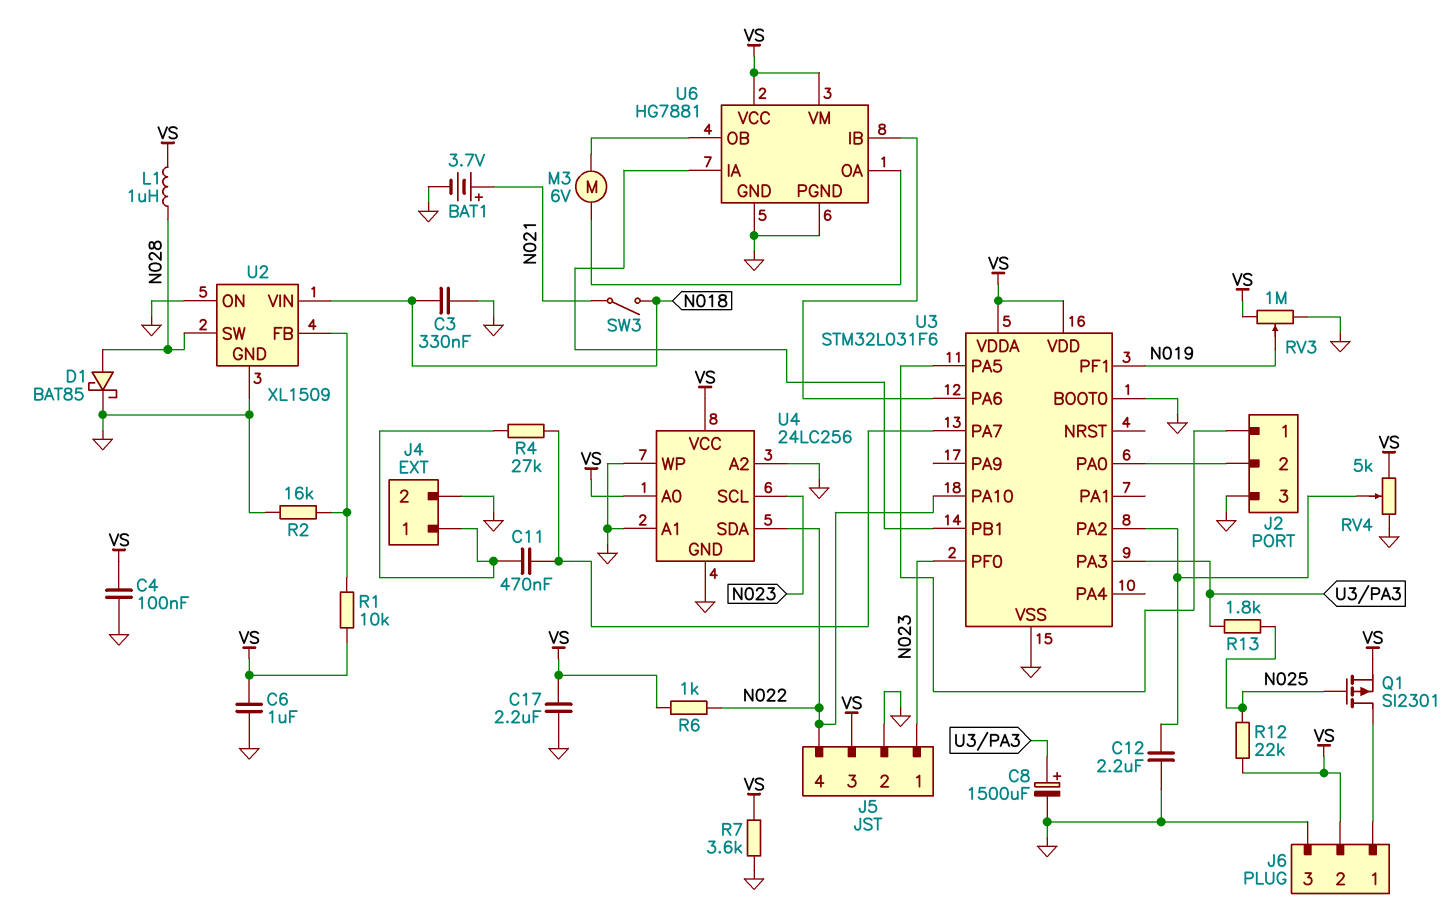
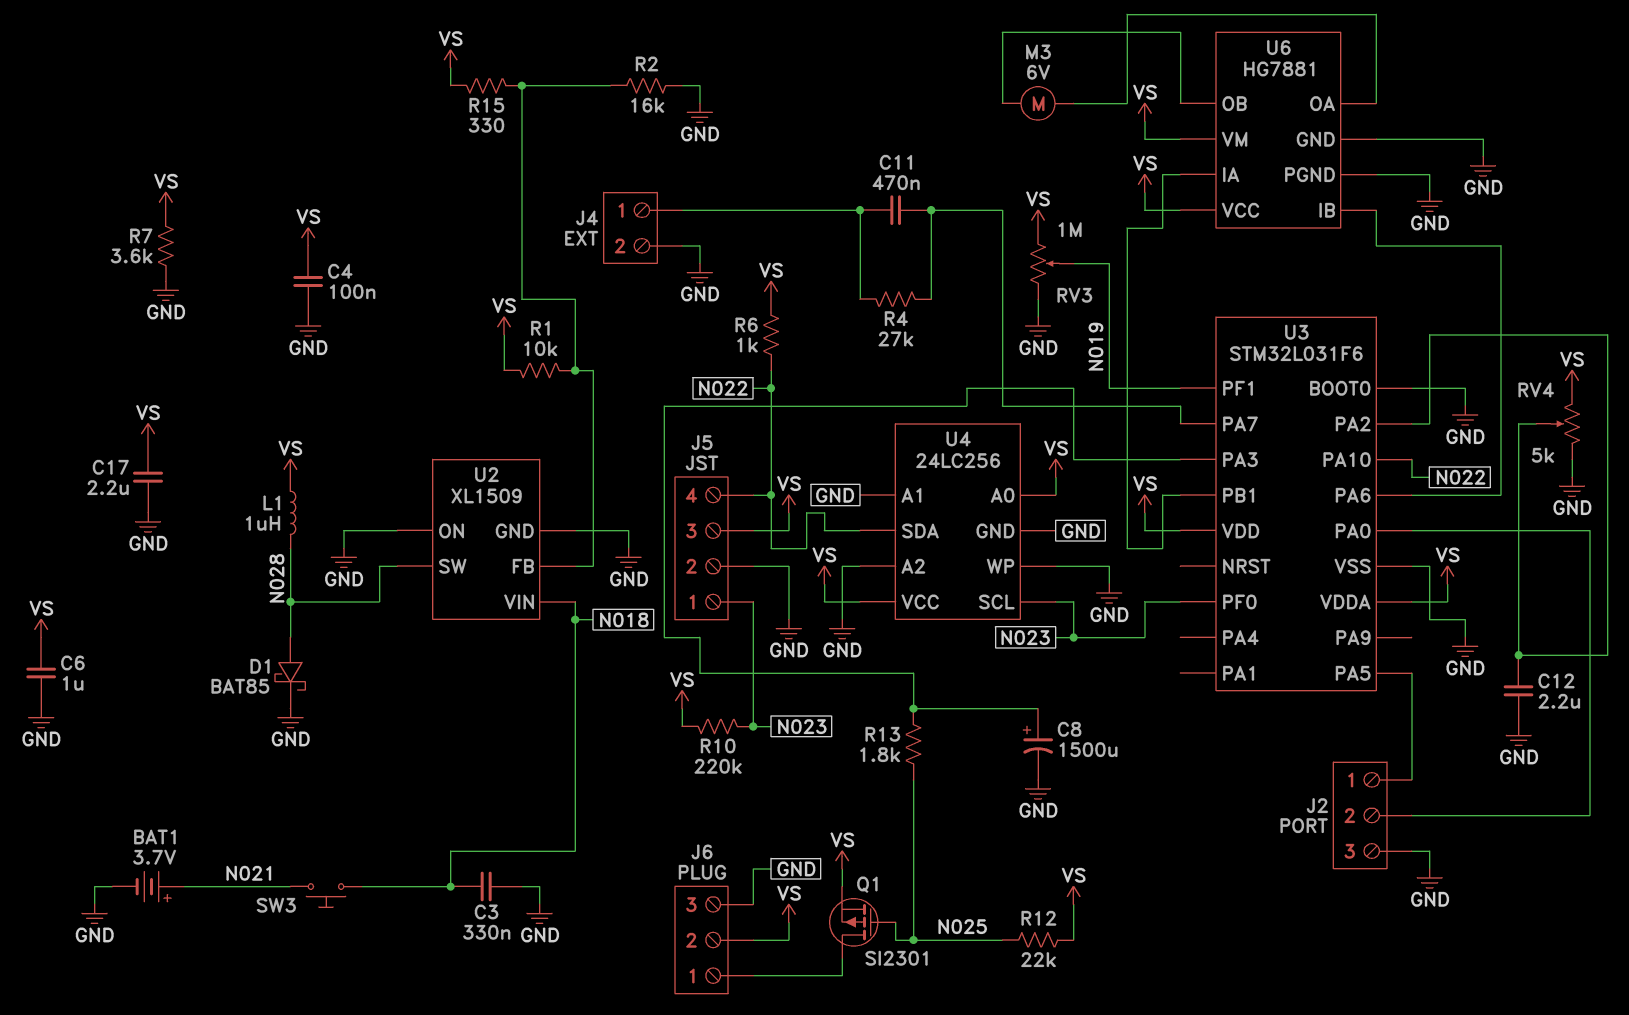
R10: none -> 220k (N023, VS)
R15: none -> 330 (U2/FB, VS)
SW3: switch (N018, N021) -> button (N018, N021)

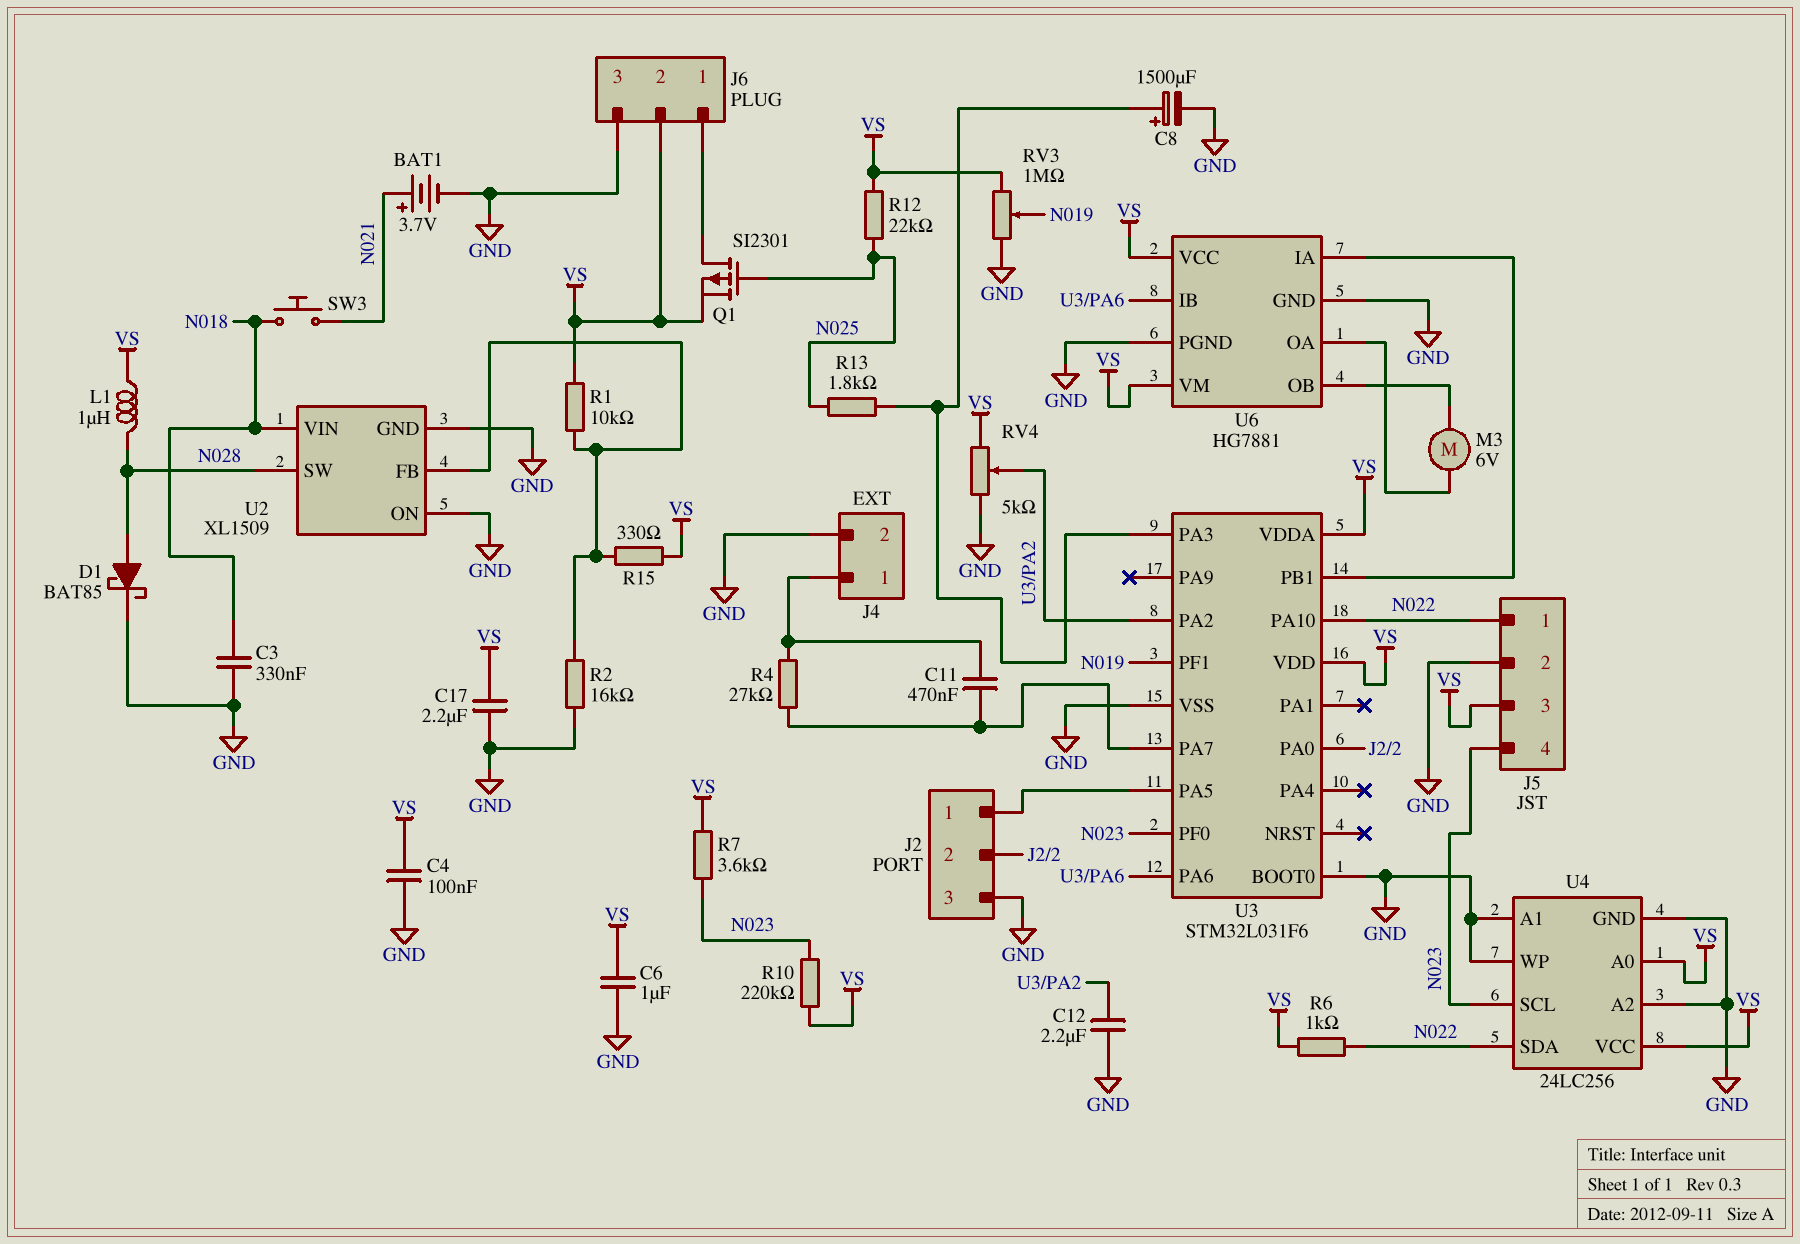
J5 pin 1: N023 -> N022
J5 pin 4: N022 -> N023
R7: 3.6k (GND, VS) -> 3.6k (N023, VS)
* * *
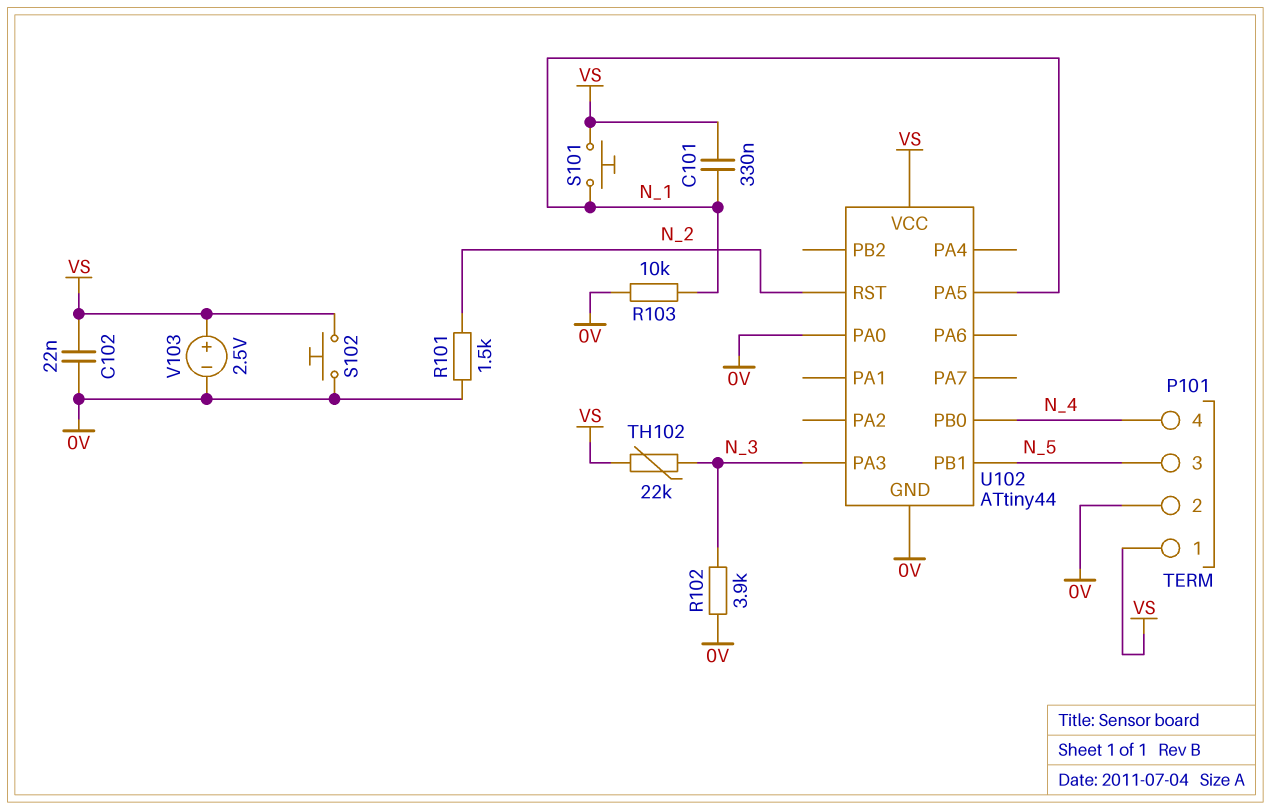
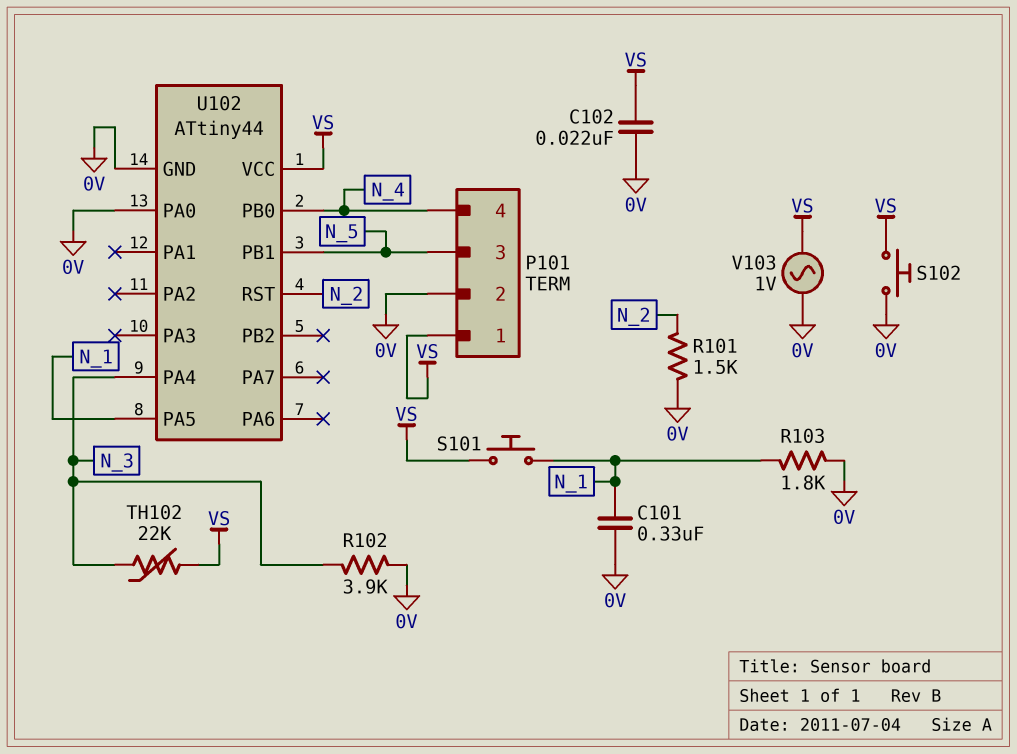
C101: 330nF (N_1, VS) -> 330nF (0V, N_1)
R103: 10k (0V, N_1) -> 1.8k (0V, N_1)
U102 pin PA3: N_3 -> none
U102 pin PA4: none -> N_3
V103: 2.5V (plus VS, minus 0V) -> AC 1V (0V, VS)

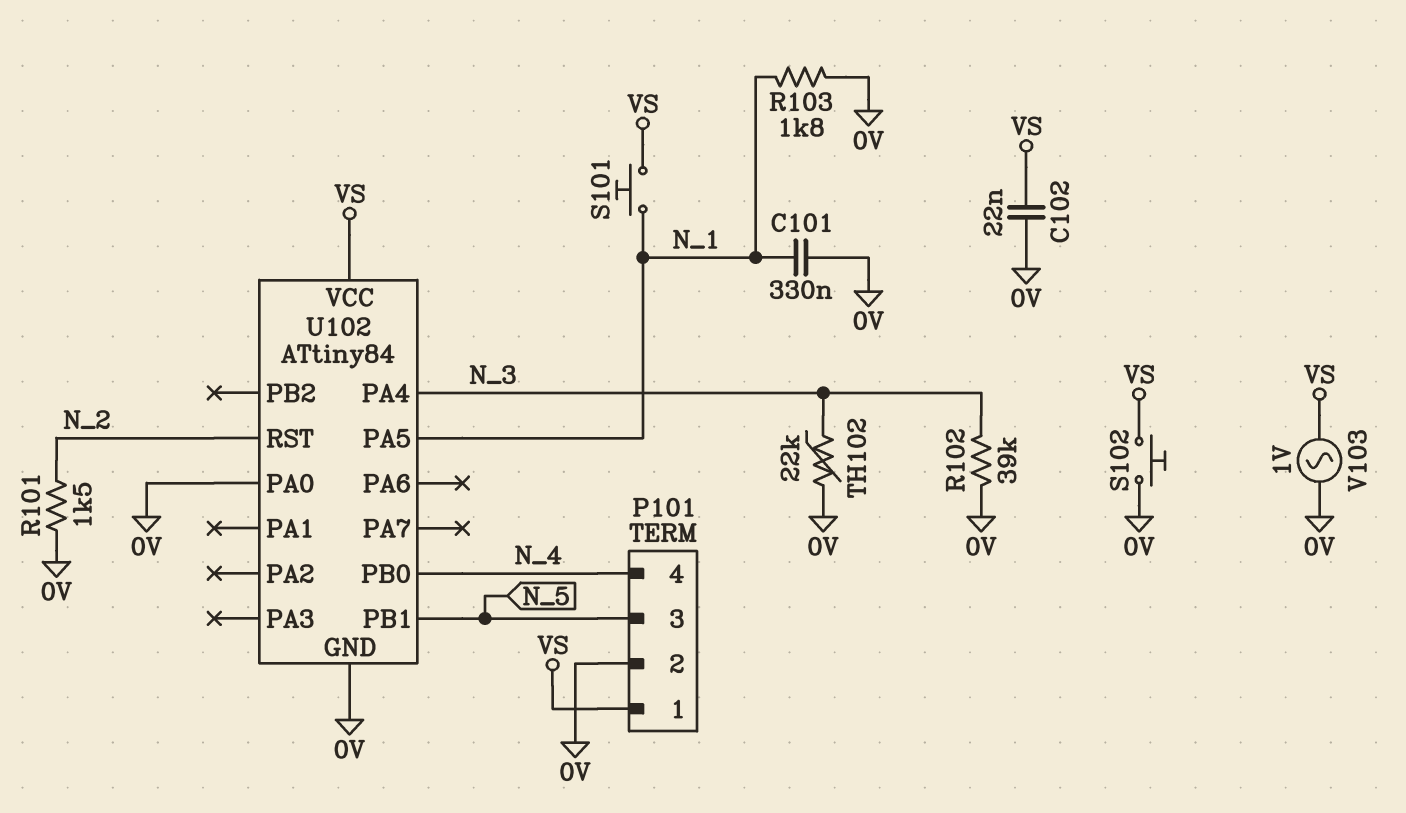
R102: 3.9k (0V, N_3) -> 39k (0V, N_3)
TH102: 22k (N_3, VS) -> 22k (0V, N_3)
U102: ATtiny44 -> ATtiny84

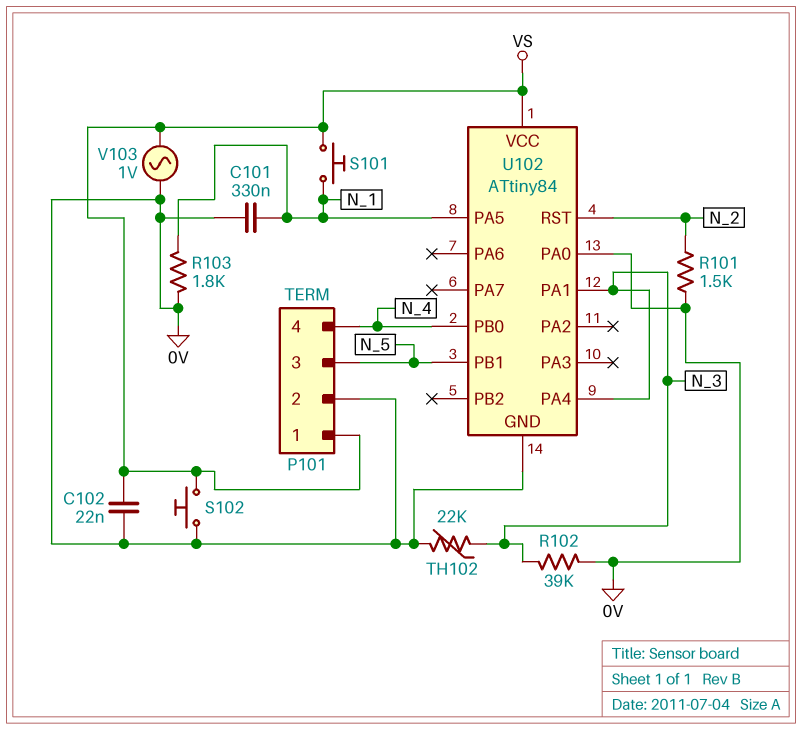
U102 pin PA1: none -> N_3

# What to work on
Using the records above, print exactly the run of lines that starts with the line with "TH102: 22k (N_3, VS) -> 22k (0V, N_3)" and goes on through the line with "U102 pin PA1: none -> N_3", pictures excluded.

# Exercise solution
TH102: 22k (N_3, VS) -> 22k (0V, N_3)
U102: ATtiny44 -> ATtiny84

U102 pin PA1: none -> N_3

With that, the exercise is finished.